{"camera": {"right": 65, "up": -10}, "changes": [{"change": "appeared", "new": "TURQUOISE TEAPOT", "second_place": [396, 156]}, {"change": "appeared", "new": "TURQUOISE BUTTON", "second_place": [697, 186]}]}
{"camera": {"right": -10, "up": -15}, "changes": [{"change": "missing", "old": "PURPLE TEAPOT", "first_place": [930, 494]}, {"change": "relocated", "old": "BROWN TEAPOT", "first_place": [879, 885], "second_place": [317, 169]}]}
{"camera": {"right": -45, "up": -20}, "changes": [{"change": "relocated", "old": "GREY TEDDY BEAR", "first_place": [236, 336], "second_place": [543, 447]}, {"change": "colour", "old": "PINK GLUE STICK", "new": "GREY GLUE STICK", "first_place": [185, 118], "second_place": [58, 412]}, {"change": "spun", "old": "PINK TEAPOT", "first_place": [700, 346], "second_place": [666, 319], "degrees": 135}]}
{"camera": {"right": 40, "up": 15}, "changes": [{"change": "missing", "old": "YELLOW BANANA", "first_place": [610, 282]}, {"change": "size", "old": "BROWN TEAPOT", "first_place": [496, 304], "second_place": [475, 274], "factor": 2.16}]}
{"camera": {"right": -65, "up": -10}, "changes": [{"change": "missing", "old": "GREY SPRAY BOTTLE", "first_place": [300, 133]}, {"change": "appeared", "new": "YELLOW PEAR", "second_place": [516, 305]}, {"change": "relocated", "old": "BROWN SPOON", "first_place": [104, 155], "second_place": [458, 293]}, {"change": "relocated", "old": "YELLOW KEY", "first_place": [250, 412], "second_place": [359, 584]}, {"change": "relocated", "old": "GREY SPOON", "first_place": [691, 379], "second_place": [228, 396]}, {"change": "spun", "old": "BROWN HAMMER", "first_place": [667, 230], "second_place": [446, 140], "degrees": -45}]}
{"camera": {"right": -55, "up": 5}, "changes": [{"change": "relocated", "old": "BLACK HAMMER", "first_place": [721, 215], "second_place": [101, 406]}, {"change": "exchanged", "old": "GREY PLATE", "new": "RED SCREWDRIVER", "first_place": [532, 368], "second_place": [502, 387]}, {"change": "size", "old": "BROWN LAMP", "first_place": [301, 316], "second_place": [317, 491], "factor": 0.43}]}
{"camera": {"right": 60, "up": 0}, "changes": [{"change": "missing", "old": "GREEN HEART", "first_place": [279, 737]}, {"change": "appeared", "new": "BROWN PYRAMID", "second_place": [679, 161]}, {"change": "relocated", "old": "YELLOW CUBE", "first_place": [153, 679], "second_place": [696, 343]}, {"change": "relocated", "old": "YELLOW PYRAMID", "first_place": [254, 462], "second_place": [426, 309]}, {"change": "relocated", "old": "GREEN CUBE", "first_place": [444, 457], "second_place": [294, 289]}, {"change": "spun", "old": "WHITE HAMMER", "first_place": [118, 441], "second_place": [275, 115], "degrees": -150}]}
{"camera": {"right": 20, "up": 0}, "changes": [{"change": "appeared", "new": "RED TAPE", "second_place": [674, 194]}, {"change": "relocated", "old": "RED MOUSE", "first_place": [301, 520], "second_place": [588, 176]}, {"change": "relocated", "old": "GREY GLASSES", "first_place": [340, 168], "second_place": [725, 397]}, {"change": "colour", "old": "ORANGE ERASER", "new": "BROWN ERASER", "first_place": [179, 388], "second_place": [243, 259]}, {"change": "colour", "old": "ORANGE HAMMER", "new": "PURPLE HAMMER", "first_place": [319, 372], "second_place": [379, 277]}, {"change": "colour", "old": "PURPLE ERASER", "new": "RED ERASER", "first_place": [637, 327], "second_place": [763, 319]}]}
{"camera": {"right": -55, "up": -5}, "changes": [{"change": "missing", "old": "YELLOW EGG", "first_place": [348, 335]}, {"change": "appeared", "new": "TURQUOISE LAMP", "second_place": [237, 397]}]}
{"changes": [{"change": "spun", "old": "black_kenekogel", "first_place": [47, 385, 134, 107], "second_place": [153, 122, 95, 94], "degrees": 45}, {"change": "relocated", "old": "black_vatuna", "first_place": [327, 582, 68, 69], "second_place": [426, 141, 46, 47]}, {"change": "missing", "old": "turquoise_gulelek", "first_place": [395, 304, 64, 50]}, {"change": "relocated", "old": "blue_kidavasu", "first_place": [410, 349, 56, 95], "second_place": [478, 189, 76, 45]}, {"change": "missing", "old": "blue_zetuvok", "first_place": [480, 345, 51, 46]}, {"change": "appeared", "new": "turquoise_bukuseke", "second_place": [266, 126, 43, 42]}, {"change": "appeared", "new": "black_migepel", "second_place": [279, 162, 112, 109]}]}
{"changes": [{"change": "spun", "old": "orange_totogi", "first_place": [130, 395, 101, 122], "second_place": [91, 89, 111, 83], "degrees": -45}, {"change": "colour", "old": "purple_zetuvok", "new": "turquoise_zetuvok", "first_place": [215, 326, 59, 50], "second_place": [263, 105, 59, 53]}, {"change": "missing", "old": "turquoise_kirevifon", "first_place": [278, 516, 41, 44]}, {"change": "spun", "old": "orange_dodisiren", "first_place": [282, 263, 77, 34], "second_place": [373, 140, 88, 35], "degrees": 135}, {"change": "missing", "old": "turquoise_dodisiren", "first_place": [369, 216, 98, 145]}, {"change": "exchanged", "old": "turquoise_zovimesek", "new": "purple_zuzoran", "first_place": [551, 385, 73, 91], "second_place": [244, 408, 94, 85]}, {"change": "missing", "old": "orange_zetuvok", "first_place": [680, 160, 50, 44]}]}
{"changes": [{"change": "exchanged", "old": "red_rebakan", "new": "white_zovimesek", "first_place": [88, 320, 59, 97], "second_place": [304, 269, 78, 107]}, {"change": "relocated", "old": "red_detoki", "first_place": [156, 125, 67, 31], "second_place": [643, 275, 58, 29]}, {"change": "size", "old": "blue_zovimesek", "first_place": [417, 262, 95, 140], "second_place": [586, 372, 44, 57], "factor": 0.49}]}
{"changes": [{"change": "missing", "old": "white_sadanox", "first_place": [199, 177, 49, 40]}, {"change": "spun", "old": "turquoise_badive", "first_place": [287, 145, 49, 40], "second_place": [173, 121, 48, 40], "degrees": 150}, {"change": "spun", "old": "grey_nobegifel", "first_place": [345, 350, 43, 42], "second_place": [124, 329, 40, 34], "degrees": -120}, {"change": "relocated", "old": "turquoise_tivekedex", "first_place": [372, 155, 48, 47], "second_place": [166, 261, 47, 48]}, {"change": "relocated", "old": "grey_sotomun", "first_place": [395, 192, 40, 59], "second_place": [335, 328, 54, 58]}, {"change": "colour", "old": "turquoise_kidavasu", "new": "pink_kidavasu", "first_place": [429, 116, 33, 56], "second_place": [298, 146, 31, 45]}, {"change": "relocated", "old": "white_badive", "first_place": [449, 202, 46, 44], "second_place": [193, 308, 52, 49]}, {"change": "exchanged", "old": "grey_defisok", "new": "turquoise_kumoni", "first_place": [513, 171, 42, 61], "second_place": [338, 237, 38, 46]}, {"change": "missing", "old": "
::::::::::
WHAT YOU WILL DO
Go through the records above and copy each line exactly.

SOLUTION TO THE PROBLEM
{"camera": {"right": 65, "up": -10}, "changes": [{"change": "appeared", "new": "TURQUOISE TEAPOT", "second_place": [396, 156]}, {"change": "appeared", "new": "TURQUOISE BUTTON", "second_place": [697, 186]}]}
{"camera": {"right": -10, "up": -15}, "changes": [{"change": "missing", "old": "PURPLE TEAPOT", "first_place": [930, 494]}, {"change": "relocated", "old": "BROWN TEAPOT", "first_place": [879, 885], "second_place": [317, 169]}]}
{"camera": {"right": -45, "up": -20}, "changes": [{"change": "relocated", "old": "GREY TEDDY BEAR", "first_place": [236, 336], "second_place": [543, 447]}, {"change": "colour", "old": "PINK GLUE STICK", "new": "GREY GLUE STICK", "first_place": [185, 118], "second_place": [58, 412]}, {"change": "spun", "old": "PINK TEAPOT", "first_place": [700, 346], "second_place": [666, 319], "degrees": 135}]}
{"camera": {"right": 40, "up": 15}, "changes": [{"change": "missing", "old": "YELLOW BANANA", "first_place": [610, 282]}, {"change": "size", "old": "BROWN TEAPOT", "first_place": [496, 304], "second_place": [475, 274], "factor": 2.16}]}
{"camera": {"right": -65, "up": -10}, "changes": [{"change": "missing", "old": "GREY SPRAY BOTTLE", "first_place": [300, 133]}, {"change": "appeared", "new": "YELLOW PEAR", "second_place": [516, 305]}, {"change": "relocated", "old": "BROWN SPOON", "first_place": [104, 155], "second_place": [458, 293]}, {"change": "relocated", "old": "YELLOW KEY", "first_place": [250, 412], "second_place": [359, 584]}, {"change": "relocated", "old": "GREY SPOON", "first_place": [691, 379], "second_place": [228, 396]}, {"change": "spun", "old": "BROWN HAMMER", "first_place": [667, 230], "second_place": [446, 140], "degrees": -45}]}
{"camera": {"right": -55, "up": 5}, "changes": [{"change": "relocated", "old": "BLACK HAMMER", "first_place": [721, 215], "second_place": [101, 406]}, {"change": "exchanged", "old": "GREY PLATE", "new": "RED SCREWDRIVER", "first_place": [532, 368], "second_place": [502, 387]}, {"change": "size", "old": "BROWN LAMP", "first_place": [301, 316], "second_place": [317, 491], "factor": 0.43}]}
{"camera": {"right": 60, "up": 0}, "changes": [{"change": "missing", "old": "GREEN HEART", "first_place": [279, 737]}, {"change": "appeared", "new": "BROWN PYRAMID", "second_place": [679, 161]}, {"change": "relocated", "old": "YELLOW CUBE", "first_place": [153, 679], "second_place": [696, 343]}, {"change": "relocated", "old": "YELLOW PYRAMID", "first_place": [254, 462], "second_place": [426, 309]}, {"change": "relocated", "old": "GREEN CUBE", "first_place": [444, 457], "second_place": [294, 289]}, {"change": "spun", "old": "WHITE HAMMER", "first_place": [118, 441], "second_place": [275, 115], "degrees": -150}]}
{"camera": {"right": 20, "up": 0}, "changes": [{"change": "appeared", "new": "RED TAPE", "second_place": [674, 194]}, {"change": "relocated", "old": "RED MOUSE", "first_place": [301, 520], "second_place": [588, 176]}, {"change": "relocated", "old": "GREY GLASSES", "first_place": [340, 168], "second_place": [725, 397]}, {"change": "colour", "old": "ORANGE ERASER", "new": "BROWN ERASER", "first_place": [179, 388], "second_place": [243, 259]}, {"change": "colour", "old": "ORANGE HAMMER", "new": "PURPLE HAMMER", "first_place": [319, 372], "second_place": [379, 277]}, {"change": "colour", "old": "PURPLE ERASER", "new": "RED ERASER", "first_place": [637, 327], "second_place": [763, 319]}]}
{"camera": {"right": -55, "up": -5}, "changes": [{"change": "missing", "old": "YELLOW EGG", "first_place": [348, 335]}, {"change": "appeared", "new": "TURQUOISE LAMP", "second_place": [237, 397]}]}
{"changes": [{"change": "spun", "old": "black_kenekogel", "first_place": [47, 385, 134, 107], "second_place": [153, 122, 95, 94], "degrees": 45}, {"change": "relocated", "old": "black_vatuna", "first_place": [327, 582, 68, 69], "second_place": [426, 141, 46, 47]}, {"change": "missing", "old": "turquoise_gulelek", "first_place": [395, 304, 64, 50]}, {"change": "relocated", "old": "blue_kidavasu", "first_place": [410, 349, 56, 95], "second_place": [478, 189, 76, 45]}, {"change": "missing", "old": "blue_zetuvok", "first_place": [480, 345, 51, 46]}, {"change": "appeared", "new": "turquoise_bukuseke", "second_place": [266, 126, 43, 42]}, {"change": "appeared", "new": "black_migepel", "second_place": [279, 162, 112, 109]}]}
{"changes": [{"change": "spun", "old": "orange_totogi", "first_place": [130, 395, 101, 122], "second_place": [91, 89, 111, 83], "degrees": -45}, {"change": "colour", "old": "purple_zetuvok", "new": "turquoise_zetuvok", "first_place": [215, 326, 59, 50], "second_place": [263, 105, 59, 53]}, {"change": "missing", "old": "turquoise_kirevifon", "first_place": [278, 516, 41, 44]}, {"change": "spun", "old": "orange_dodisiren", "first_place": [282, 263, 77, 34], "second_place": [373, 140, 88, 35], "degrees": 135}, {"change": "missing", "old": "turquoise_dodisiren", "first_place": [369, 216, 98, 145]}, {"change": "exchanged", "old": "turquoise_zovimesek", "new": "purple_zuzoran", "first_place": [551, 385, 73, 91], "second_place": [244, 408, 94, 85]}, {"change": "missing", "old": "orange_zetuvok", "first_place": [680, 160, 50, 44]}]}
{"changes": [{"change": "exchanged", "old": "red_rebakan", "new": "white_zovimesek", "first_place": [88, 320, 59, 97], "second_place": [304, 269, 78, 107]}, {"change": "relocated", "old": "red_detoki", "first_place": [156, 125, 67, 31], "second_place": [643, 275, 58, 29]}, {"change": "size", "old": "blue_zovimesek", "first_place": [417, 262, 95, 140], "second_place": [586, 372, 44, 57], "factor": 0.49}]}
{"changes": [{"change": "missing", "old": "white_sadanox", "first_place": [199, 177, 49, 40]}, {"change": "spun", "old": "turquoise_badive", "first_place": [287, 145, 49, 40], "second_place": [173, 121, 48, 40], "degrees": 150}, {"change": "spun", "old": "grey_nobegifel", "first_place": [345, 350, 43, 42], "second_place": [124, 329, 40, 34], "degrees": -120}, {"change": "relocated", "old": "turquoise_tivekedex", "first_place": [372, 155, 48, 47], "second_place": [166, 261, 47, 48]}, {"change": "relocated", "old": "grey_sotomun", "first_place": [395, 192, 40, 59], "second_place": [335, 328, 54, 58]}, {"change": "colour", "old": "turquoise_kidavasu", "new": "pink_kidavasu", "first_place": [429, 116, 33, 56], "second_place": [298, 146, 31, 45]}, {"change": "relocated", "old": "white_badive", "first_place": [449, 202, 46, 44], "second_place": [193, 308, 52, 49]}, {"change": "exchanged", "old": "grey_defisok", "new": "turquoise_kumoni", "first_place": [513, 171, 42, 61], "second_place": [338, 237, 38, 46]}, {"change": "missing", "old": "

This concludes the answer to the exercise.